LISTED RECORDS:

────

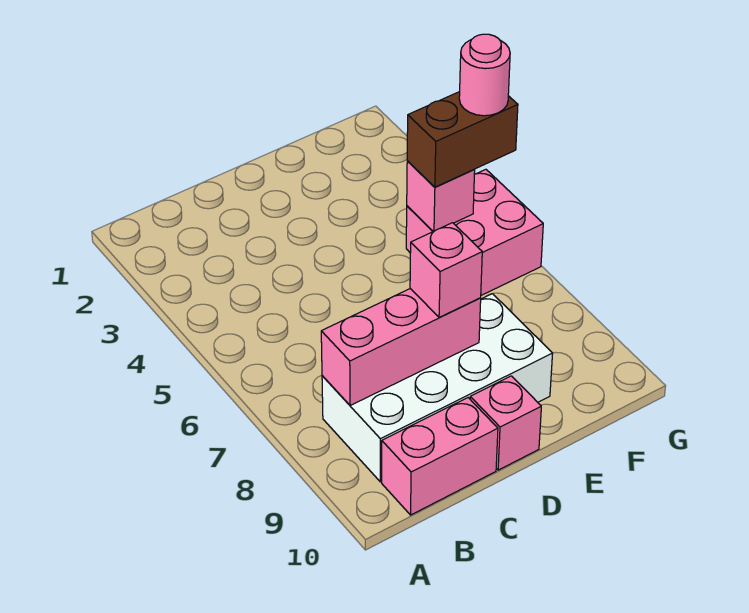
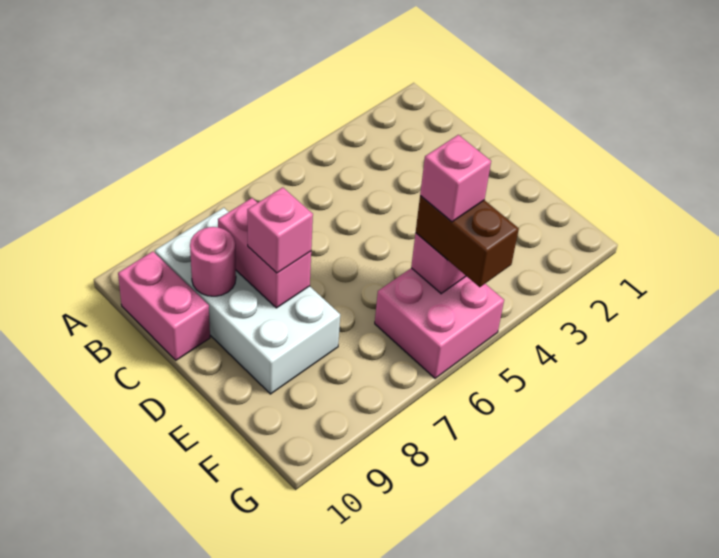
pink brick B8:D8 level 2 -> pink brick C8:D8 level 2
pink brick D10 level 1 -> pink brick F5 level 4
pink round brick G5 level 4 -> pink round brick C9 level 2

────

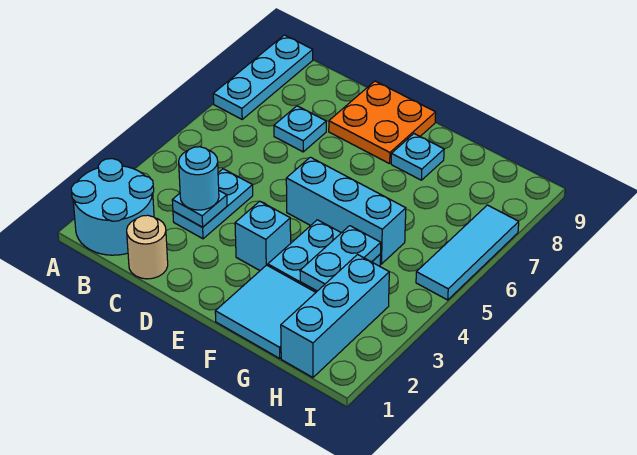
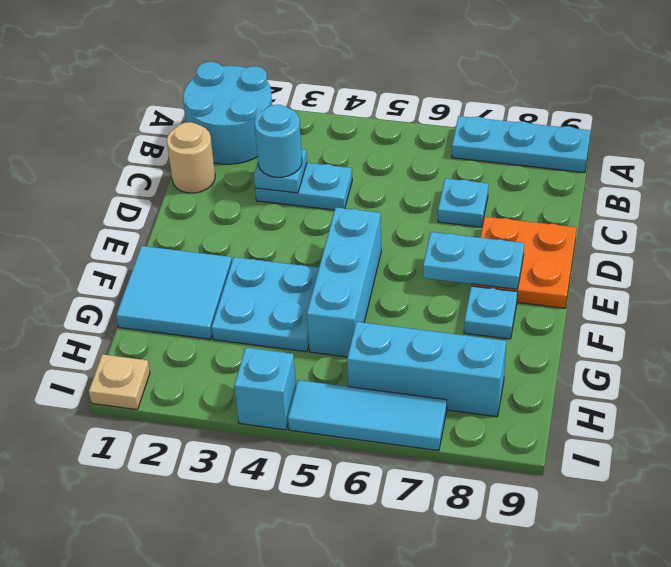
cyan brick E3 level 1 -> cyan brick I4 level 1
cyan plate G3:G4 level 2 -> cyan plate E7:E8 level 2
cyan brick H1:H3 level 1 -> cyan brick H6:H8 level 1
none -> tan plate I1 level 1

────

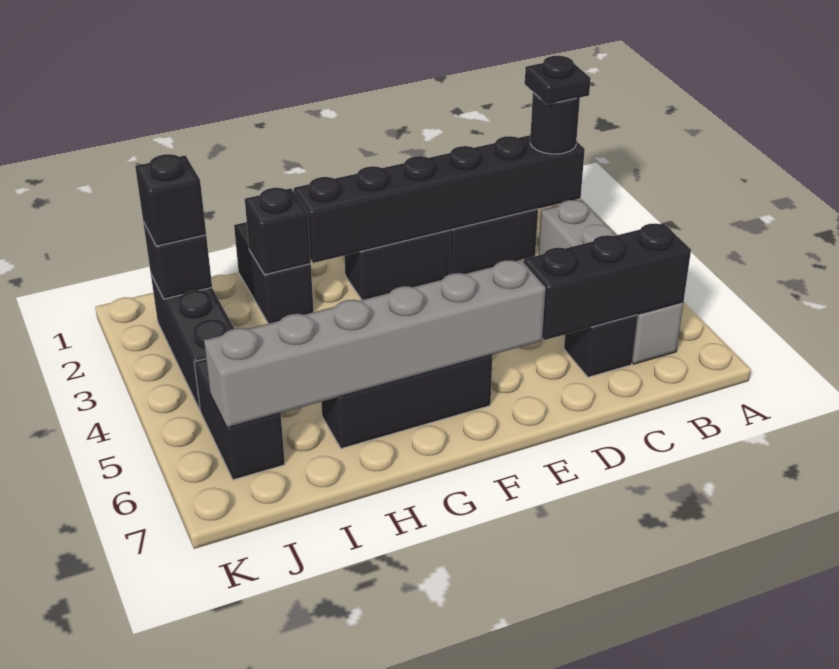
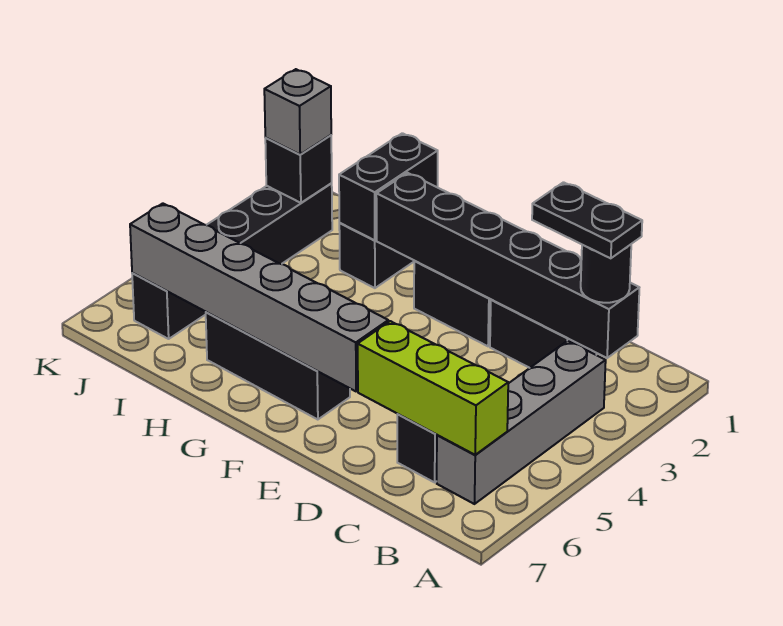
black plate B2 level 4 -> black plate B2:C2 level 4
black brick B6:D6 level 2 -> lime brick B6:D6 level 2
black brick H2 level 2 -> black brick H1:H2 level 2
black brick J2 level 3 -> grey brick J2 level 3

────

ABOUT THIS EXERCISE:
Could you return exactly the lines above from the line with "pink brick B8:D8" to the line with "pink round brick G5", both included, and nothing else?

EXPECTED ANSWER:
pink brick B8:D8 level 2 -> pink brick C8:D8 level 2
pink brick D10 level 1 -> pink brick F5 level 4
pink round brick G5 level 4 -> pink round brick C9 level 2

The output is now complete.